:: RECORD SET
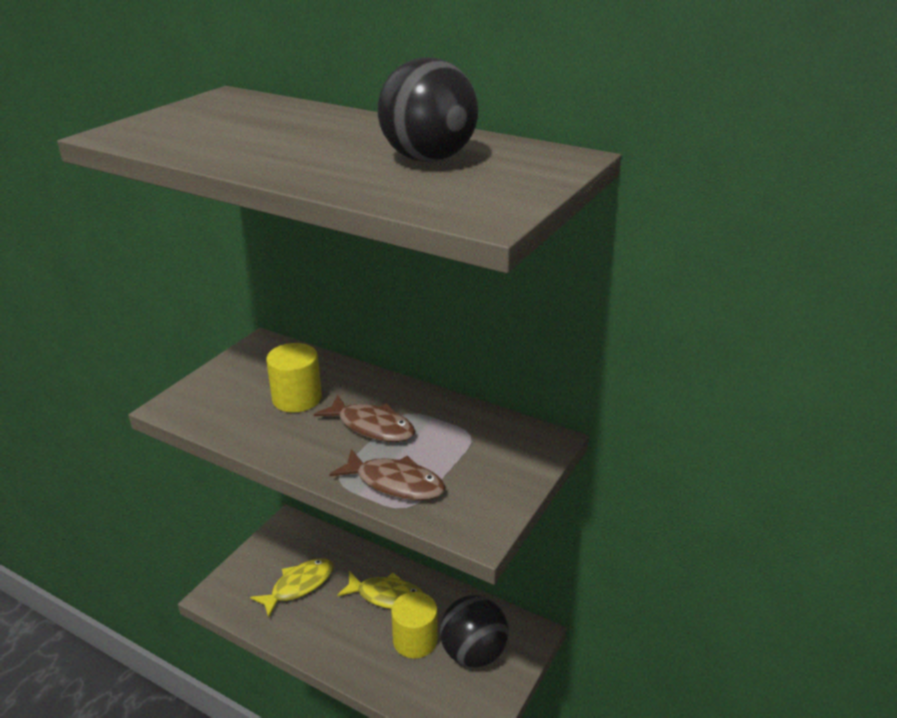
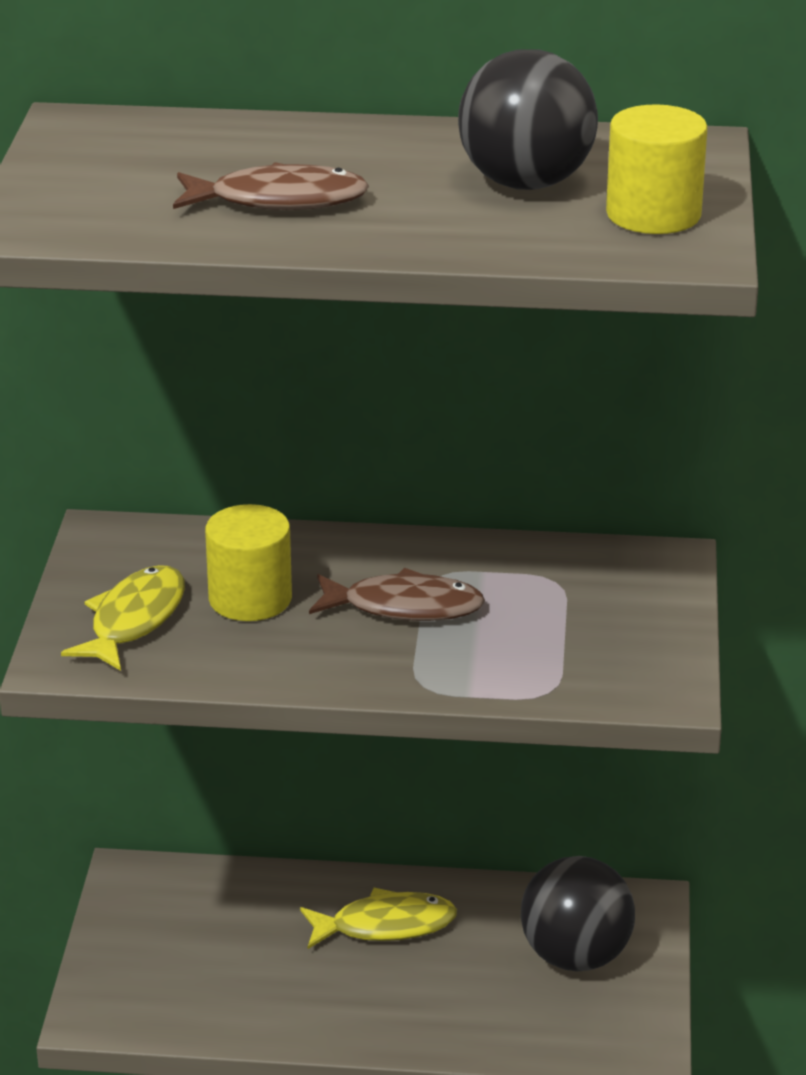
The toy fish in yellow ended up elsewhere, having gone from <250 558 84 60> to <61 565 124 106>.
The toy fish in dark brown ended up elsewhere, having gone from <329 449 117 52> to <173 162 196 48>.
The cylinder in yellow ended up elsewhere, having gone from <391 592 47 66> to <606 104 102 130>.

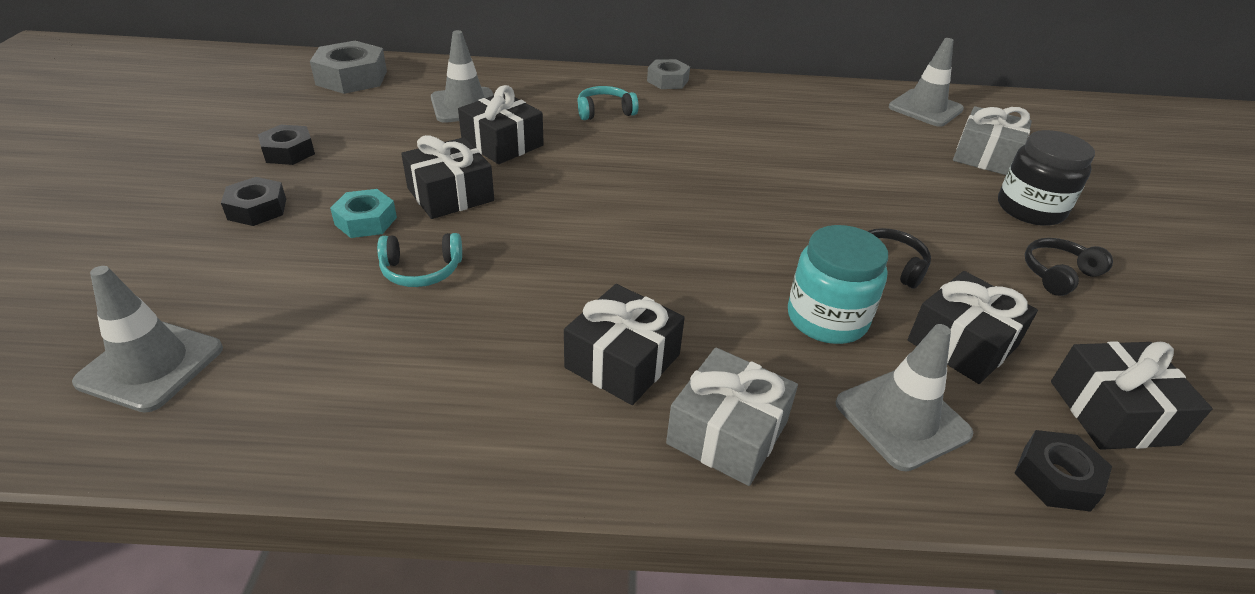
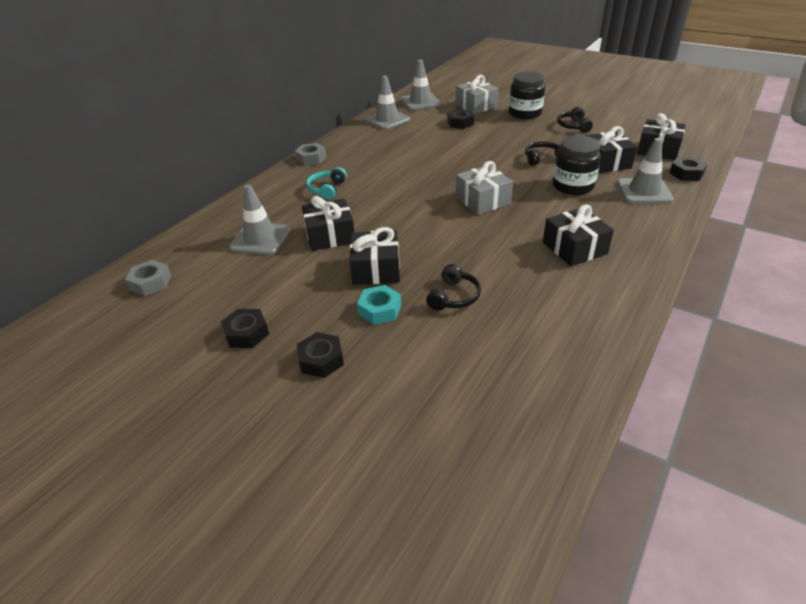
The safety cone in gray ended up elsewhere, having gone from <72 266 151 147> to <364 76 46 54>.
The size of the nut in gray at <310 41 77 53> changed by a factor of 0.62.
What was the over-ear headphones in aqua at <377 233 85 54> turned into the over-ear headphones in ebony at <426 264 55 47>.
The present in gray ended up elsewhere, having gone from <666 347 132 139> to <456 161 57 54>.
What was the jam jar in aqua at <788 225 100 119> turned into the jam jar in ebony at <553 135 48 60>.
The second view gained the nut in ebony at <447 109 27 20>.

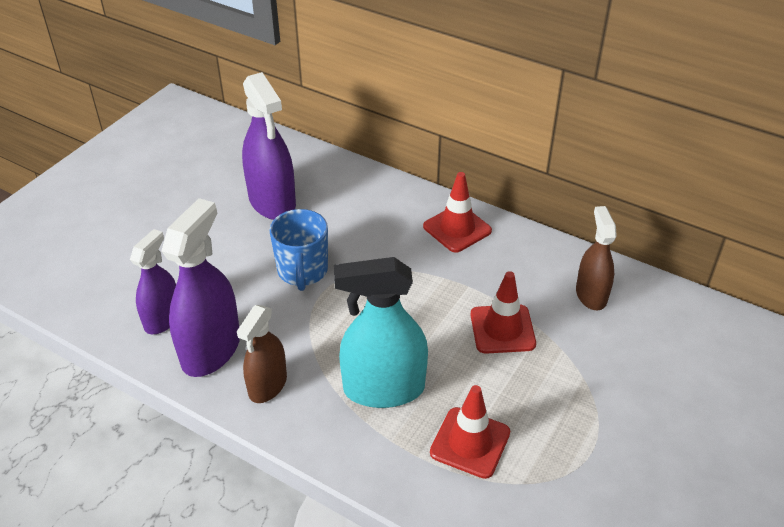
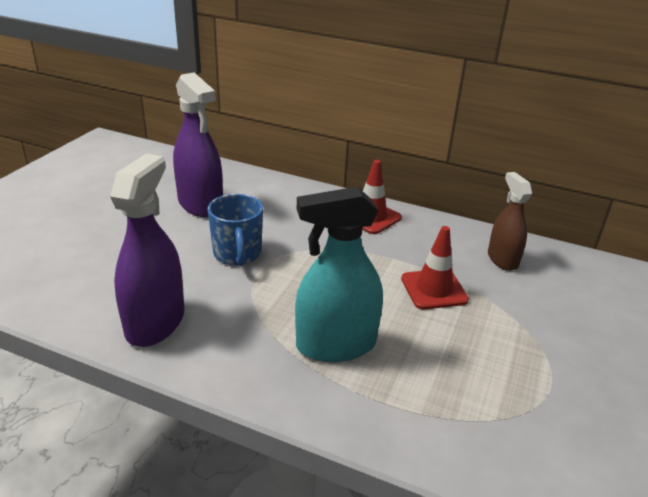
The second view lost the spray bottle in purple at <130 229 46 105>.
The second view lost the spray bottle in dark brown at <237 305 50 98>.
The second view lost the safety cone in scarlet at <430 385 80 94>.

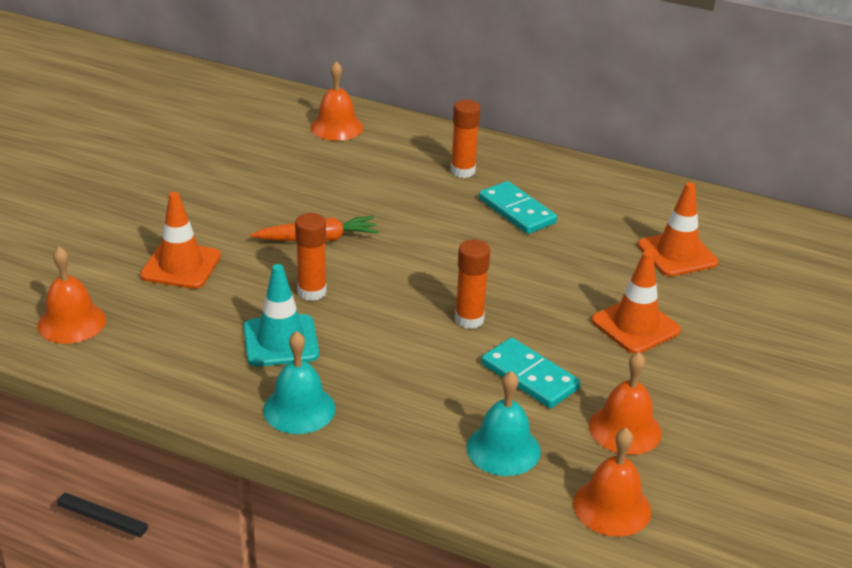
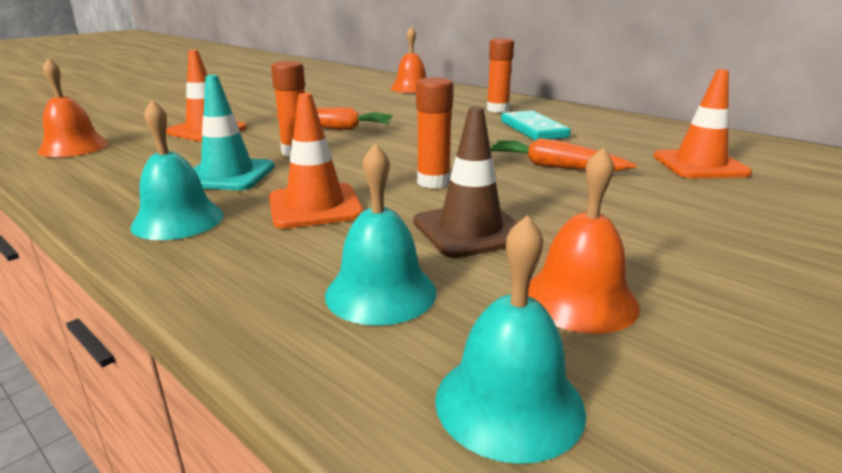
Where the domino piece in aqua stood at <481 338 100 70>, the safety cone in dark brown came to stand at <413 107 105 151>.
What was the school bell in orange at <573 428 78 109> turned into the school bell in aqua at <435 215 151 249>.
The safety cone in orange ended up elsewhere, having gone from <591 251 90 103> to <269 93 95 136>.
The second view gained the toy carrot in orange at <490 138 147 33>.

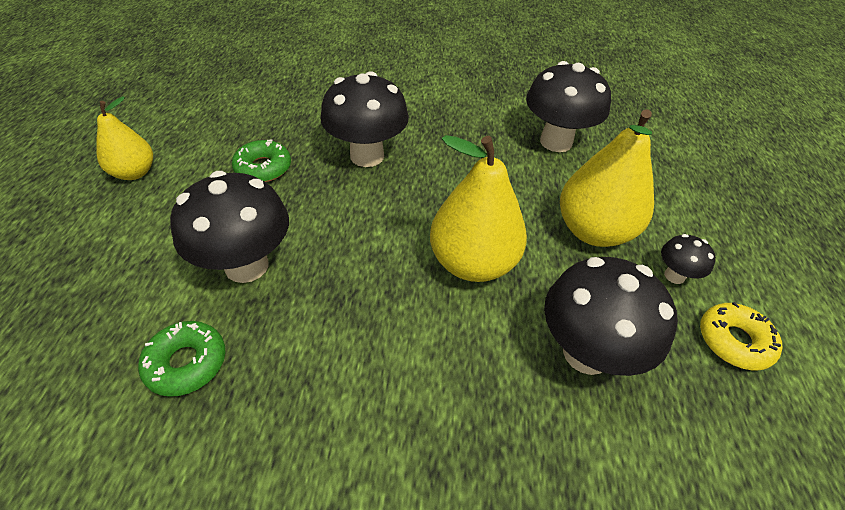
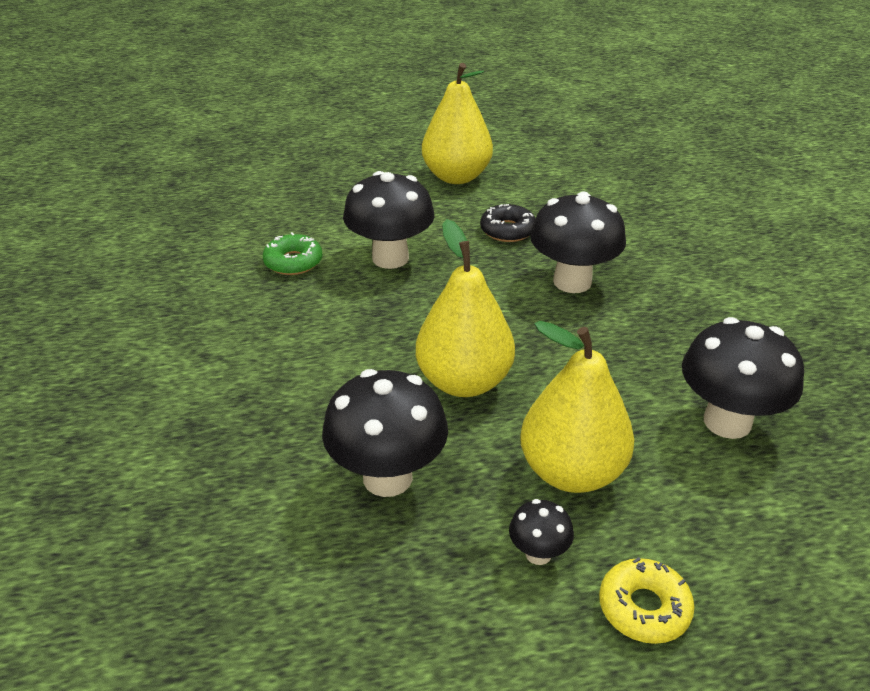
The size of the pear in yellow at <96 96 57 84> changed by a factor of 1.66.
What was the doughnut in emerald at <232 139 59 43> turned into the doughnut in ebony at <480 204 55 38>.
The doughnut in yellow ended up elsewhere, having gone from <700 302 82 68> to <599 557 96 87>.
::::
WHAT THE TASK ASKS:
For each record above, write it out exactly and omit any picture.

TASK ANSWER:
The toy fish in yellow ended up elsewhere, having gone from <250 558 84 60> to <61 565 124 106>.
The toy fish in dark brown ended up elsewhere, having gone from <329 449 117 52> to <173 162 196 48>.
The cylinder in yellow ended up elsewhere, having gone from <391 592 47 66> to <606 104 102 130>.

The safety cone in gray ended up elsewhere, having gone from <72 266 151 147> to <364 76 46 54>.
The size of the nut in gray at <310 41 77 53> changed by a factor of 0.62.
What was the over-ear headphones in aqua at <377 233 85 54> turned into the over-ear headphones in ebony at <426 264 55 47>.
The present in gray ended up elsewhere, having gone from <666 347 132 139> to <456 161 57 54>.
What was the jam jar in aqua at <788 225 100 119> turned into the jam jar in ebony at <553 135 48 60>.
The second view gained the nut in ebony at <447 109 27 20>.

The second view lost the spray bottle in purple at <130 229 46 105>.
The second view lost the spray bottle in dark brown at <237 305 50 98>.
The second view lost the safety cone in scarlet at <430 385 80 94>.

Where the domino piece in aqua stood at <481 338 100 70>, the safety cone in dark brown came to stand at <413 107 105 151>.
What was the school bell in orange at <573 428 78 109> turned into the school bell in aqua at <435 215 151 249>.
The safety cone in orange ended up elsewhere, having gone from <591 251 90 103> to <269 93 95 136>.
The second view gained the toy carrot in orange at <490 138 147 33>.

The size of the pear in yellow at <96 96 57 84> changed by a factor of 1.66.
What was the doughnut in emerald at <232 139 59 43> turned into the doughnut in ebony at <480 204 55 38>.
The doughnut in yellow ended up elsewhere, having gone from <700 302 82 68> to <599 557 96 87>.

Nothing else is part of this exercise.